(What the task asks): Please repeat the records exactly from their first line, finishing at the line containing "new: purple_rolling_pin" and including it.

** Task material follows **

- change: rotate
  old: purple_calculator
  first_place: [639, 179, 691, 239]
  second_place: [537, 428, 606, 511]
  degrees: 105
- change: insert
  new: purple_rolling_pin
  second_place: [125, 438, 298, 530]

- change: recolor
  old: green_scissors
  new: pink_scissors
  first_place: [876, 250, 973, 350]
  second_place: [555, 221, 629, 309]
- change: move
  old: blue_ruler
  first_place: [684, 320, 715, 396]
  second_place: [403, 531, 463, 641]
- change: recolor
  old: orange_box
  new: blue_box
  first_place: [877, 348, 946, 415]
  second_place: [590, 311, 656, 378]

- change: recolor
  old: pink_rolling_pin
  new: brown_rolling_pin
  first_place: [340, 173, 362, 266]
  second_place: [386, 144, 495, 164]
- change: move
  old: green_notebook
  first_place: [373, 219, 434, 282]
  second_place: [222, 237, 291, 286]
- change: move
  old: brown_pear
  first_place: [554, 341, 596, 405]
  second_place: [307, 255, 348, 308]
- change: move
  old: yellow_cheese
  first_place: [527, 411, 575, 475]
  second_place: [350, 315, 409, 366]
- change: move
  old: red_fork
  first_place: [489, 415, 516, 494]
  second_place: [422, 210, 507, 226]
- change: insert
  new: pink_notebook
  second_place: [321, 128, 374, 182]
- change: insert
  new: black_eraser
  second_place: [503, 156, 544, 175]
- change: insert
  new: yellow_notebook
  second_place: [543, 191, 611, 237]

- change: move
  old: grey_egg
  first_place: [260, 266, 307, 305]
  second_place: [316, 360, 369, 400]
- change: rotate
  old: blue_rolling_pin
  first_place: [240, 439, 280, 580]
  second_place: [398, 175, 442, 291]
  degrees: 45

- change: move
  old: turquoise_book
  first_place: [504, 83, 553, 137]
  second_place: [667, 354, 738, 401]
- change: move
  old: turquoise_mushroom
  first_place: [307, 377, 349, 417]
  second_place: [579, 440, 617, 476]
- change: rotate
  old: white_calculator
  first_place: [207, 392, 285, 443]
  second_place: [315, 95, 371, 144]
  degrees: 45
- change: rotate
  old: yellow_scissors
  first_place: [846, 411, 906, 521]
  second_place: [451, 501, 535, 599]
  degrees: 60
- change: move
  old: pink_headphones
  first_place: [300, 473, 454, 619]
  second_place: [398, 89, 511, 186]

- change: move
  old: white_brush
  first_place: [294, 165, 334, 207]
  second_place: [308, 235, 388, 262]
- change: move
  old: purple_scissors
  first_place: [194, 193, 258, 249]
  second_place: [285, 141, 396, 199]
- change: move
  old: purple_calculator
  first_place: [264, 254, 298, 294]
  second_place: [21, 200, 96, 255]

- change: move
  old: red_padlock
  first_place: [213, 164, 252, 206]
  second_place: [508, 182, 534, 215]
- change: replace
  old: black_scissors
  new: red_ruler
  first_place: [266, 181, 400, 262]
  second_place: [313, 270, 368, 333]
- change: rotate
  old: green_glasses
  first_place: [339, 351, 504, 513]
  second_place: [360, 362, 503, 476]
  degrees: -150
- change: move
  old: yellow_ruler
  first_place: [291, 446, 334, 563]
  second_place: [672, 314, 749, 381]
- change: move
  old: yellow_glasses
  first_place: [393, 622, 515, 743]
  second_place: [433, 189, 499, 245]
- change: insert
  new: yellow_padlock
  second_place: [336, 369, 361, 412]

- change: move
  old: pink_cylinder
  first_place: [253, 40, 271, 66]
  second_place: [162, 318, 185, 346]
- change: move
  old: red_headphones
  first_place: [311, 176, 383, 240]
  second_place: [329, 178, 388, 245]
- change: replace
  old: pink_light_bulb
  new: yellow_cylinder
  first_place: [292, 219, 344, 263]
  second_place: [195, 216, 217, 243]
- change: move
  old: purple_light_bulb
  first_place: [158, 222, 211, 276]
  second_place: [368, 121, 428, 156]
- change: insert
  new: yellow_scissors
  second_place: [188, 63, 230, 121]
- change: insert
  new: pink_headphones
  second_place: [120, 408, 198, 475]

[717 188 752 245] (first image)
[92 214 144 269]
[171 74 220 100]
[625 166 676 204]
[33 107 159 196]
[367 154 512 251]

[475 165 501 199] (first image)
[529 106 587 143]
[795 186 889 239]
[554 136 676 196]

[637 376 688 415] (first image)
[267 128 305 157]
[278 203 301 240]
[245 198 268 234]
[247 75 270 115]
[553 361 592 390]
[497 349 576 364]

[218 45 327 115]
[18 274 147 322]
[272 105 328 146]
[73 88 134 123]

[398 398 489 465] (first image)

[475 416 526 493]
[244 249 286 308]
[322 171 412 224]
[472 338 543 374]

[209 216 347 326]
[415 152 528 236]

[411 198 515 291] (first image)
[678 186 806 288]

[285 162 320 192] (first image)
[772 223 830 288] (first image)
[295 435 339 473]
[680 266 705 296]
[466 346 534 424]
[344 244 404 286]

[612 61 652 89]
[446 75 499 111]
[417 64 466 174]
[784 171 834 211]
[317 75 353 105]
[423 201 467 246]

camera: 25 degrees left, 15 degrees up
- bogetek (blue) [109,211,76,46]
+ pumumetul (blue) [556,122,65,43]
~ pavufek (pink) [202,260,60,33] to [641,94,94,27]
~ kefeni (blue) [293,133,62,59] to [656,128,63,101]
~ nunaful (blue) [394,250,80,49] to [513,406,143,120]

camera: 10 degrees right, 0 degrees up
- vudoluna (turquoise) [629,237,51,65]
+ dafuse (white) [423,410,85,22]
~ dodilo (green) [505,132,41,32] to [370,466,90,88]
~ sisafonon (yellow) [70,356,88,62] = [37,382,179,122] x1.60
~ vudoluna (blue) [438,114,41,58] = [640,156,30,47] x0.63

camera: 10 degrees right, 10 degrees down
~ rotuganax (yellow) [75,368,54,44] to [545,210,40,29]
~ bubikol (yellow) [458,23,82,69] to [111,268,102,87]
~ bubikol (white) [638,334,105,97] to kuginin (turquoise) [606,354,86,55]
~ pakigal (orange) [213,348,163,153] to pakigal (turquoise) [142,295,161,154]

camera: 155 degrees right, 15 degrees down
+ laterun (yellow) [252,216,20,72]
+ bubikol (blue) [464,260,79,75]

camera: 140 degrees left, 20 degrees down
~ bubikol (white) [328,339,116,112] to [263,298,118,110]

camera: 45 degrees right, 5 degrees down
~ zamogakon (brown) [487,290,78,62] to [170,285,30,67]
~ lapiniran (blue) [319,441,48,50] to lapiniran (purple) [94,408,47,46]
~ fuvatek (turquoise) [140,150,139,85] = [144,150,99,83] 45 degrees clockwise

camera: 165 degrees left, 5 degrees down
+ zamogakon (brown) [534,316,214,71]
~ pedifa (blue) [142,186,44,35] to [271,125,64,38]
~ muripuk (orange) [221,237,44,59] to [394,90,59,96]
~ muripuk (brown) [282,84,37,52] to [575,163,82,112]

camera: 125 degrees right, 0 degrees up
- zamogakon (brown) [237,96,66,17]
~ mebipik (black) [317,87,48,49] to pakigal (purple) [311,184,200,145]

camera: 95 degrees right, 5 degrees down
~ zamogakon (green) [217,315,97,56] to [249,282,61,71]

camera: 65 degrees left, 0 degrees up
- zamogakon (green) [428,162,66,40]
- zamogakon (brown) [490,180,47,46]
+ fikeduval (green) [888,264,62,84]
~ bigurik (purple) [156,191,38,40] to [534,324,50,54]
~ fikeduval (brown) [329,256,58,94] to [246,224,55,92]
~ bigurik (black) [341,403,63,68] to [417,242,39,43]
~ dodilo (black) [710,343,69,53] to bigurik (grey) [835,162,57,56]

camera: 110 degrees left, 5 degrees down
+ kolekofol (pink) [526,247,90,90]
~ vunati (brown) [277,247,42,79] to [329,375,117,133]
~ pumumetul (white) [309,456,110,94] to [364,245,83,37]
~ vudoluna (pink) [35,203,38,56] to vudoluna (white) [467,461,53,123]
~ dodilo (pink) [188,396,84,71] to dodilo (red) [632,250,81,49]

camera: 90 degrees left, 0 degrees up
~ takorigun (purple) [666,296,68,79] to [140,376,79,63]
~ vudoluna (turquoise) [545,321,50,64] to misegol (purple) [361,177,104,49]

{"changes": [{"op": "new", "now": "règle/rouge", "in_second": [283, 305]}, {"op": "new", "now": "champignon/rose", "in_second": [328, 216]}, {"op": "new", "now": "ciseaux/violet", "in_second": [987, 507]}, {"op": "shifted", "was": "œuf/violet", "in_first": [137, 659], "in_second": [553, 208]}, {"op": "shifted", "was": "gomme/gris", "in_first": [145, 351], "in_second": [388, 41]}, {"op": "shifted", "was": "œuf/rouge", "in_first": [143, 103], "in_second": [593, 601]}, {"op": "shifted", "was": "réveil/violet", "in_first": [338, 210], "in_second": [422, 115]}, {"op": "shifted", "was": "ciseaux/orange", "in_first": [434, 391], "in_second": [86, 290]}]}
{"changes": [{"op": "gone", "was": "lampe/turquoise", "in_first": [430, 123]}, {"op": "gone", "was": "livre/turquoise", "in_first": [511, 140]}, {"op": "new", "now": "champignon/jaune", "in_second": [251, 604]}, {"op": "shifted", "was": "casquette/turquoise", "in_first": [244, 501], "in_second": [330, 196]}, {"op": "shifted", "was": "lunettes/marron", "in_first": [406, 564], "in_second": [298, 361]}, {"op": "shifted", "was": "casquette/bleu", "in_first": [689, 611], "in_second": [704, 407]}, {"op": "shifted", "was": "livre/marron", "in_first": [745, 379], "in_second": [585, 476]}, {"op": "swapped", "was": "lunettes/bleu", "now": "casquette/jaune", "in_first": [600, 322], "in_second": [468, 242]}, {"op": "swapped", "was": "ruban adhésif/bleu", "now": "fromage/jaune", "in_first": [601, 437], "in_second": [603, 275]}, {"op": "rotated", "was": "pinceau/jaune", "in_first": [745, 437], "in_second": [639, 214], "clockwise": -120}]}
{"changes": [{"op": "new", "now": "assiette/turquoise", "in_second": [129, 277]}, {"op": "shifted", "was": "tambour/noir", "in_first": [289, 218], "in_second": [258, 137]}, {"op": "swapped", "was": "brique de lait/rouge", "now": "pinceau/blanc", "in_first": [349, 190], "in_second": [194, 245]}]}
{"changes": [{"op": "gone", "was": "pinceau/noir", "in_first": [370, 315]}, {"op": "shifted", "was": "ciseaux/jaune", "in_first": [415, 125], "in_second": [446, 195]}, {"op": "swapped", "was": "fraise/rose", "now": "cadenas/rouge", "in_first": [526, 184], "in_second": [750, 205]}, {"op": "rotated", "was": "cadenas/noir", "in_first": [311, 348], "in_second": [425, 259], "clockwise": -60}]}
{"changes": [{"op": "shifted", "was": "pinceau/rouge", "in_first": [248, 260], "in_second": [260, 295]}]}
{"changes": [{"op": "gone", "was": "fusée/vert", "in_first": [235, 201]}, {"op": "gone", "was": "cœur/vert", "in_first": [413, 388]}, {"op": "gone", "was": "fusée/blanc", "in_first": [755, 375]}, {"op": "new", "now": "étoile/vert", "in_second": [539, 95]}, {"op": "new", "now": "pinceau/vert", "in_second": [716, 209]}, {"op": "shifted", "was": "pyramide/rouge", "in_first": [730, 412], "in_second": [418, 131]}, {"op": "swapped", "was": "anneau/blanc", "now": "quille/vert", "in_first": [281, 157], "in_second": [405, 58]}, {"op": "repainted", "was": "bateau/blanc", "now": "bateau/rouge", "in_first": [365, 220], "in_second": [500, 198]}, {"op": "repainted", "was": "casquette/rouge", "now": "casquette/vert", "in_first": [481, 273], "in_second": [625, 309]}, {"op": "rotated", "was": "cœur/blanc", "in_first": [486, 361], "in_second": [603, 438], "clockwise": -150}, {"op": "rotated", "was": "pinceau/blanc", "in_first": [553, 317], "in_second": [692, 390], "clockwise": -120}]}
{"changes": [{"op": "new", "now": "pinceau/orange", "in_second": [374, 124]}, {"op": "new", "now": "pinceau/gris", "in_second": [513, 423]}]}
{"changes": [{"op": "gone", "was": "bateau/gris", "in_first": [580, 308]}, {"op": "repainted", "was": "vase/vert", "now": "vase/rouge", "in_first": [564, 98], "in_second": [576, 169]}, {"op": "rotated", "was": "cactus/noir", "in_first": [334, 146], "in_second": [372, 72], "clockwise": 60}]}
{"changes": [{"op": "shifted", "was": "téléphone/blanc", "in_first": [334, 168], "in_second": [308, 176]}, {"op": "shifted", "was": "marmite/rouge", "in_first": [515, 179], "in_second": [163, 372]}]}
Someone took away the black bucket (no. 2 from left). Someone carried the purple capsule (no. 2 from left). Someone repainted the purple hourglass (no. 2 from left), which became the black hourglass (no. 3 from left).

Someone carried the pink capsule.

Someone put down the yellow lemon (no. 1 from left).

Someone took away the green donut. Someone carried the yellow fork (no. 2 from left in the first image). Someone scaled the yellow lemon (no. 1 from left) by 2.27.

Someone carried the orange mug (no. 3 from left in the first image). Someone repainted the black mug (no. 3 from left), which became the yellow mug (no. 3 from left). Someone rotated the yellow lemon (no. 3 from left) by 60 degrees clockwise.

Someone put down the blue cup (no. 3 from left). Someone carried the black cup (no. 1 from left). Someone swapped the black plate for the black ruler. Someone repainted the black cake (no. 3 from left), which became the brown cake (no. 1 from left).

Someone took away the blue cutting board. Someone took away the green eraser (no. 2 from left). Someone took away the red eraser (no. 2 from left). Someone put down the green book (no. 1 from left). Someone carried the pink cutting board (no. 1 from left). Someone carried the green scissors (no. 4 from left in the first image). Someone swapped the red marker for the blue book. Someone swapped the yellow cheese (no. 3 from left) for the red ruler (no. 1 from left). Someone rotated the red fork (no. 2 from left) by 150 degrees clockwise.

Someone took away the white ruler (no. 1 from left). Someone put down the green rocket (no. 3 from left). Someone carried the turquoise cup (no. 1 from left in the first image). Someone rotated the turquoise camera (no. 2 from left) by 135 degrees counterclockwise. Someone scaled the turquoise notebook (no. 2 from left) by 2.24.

** End of Task material **

(Output):
- change: rotate
  old: purple_calculator
  first_place: [639, 179, 691, 239]
  second_place: [537, 428, 606, 511]
  degrees: 105
- change: insert
  new: purple_rolling_pin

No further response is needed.